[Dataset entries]
###

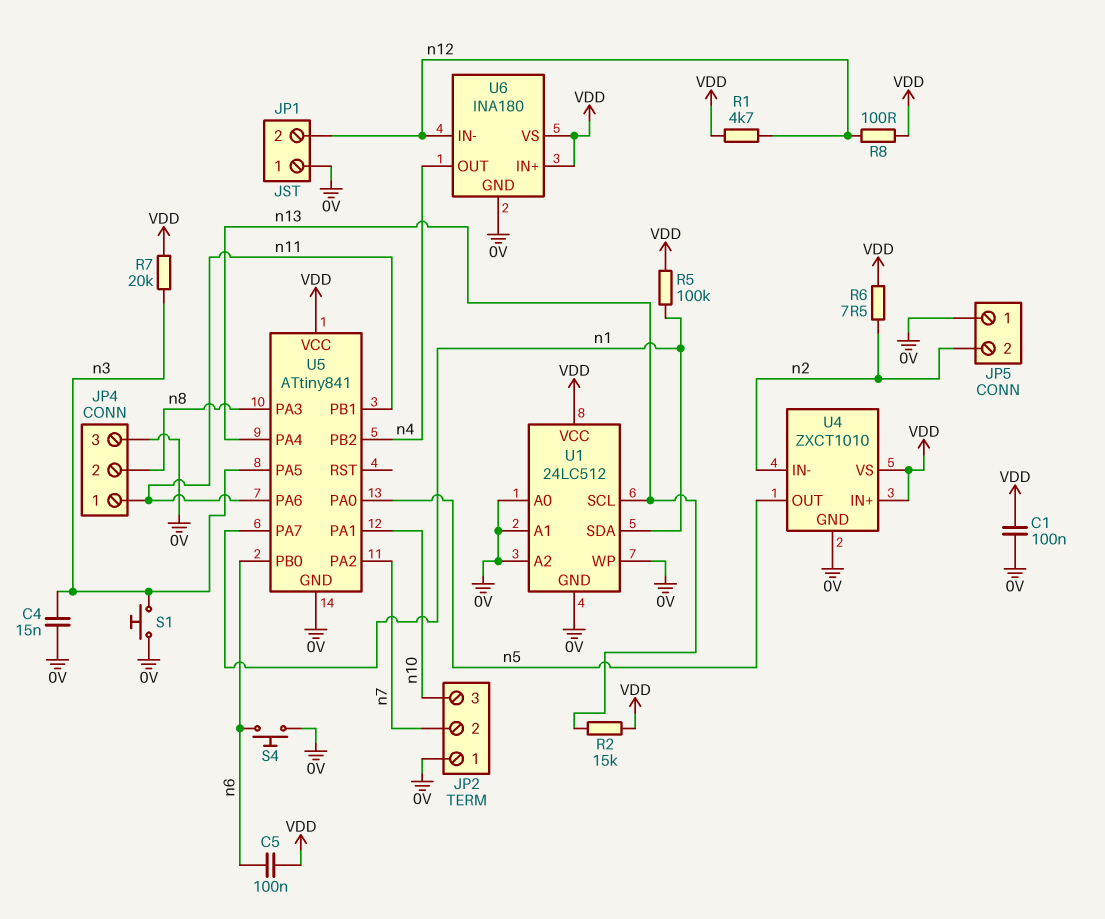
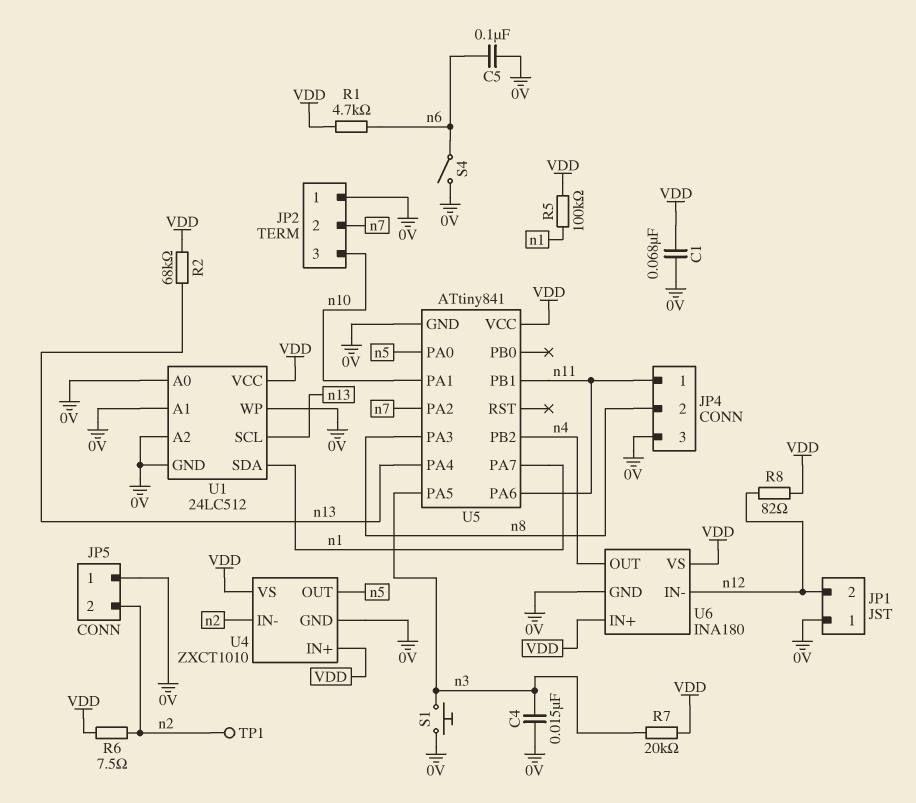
C1: 100nF (0V, VDD) -> 68nF (0V, VDD)
C5: 100nF (VDD, n6) -> 100nF (0V, n6)
R1: 4.7k (VDD, n12) -> 4.7k (VDD, n6)
R2: 15k (VDD, n13) -> 68k (VDD, n13)
R8: 100 (VDD, n12) -> 82 (VDD, n12)
S4: button (0V, n6) -> switch (0V, n6)
TP1: none -> test point (n2)
U5 pin PB0: n6 -> none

###

• _Your objective_
Where a line of the data holds the word "none", copy that line.

• _Response area_
TP1: none -> test point (n2)
U5 pin PB0: n6 -> none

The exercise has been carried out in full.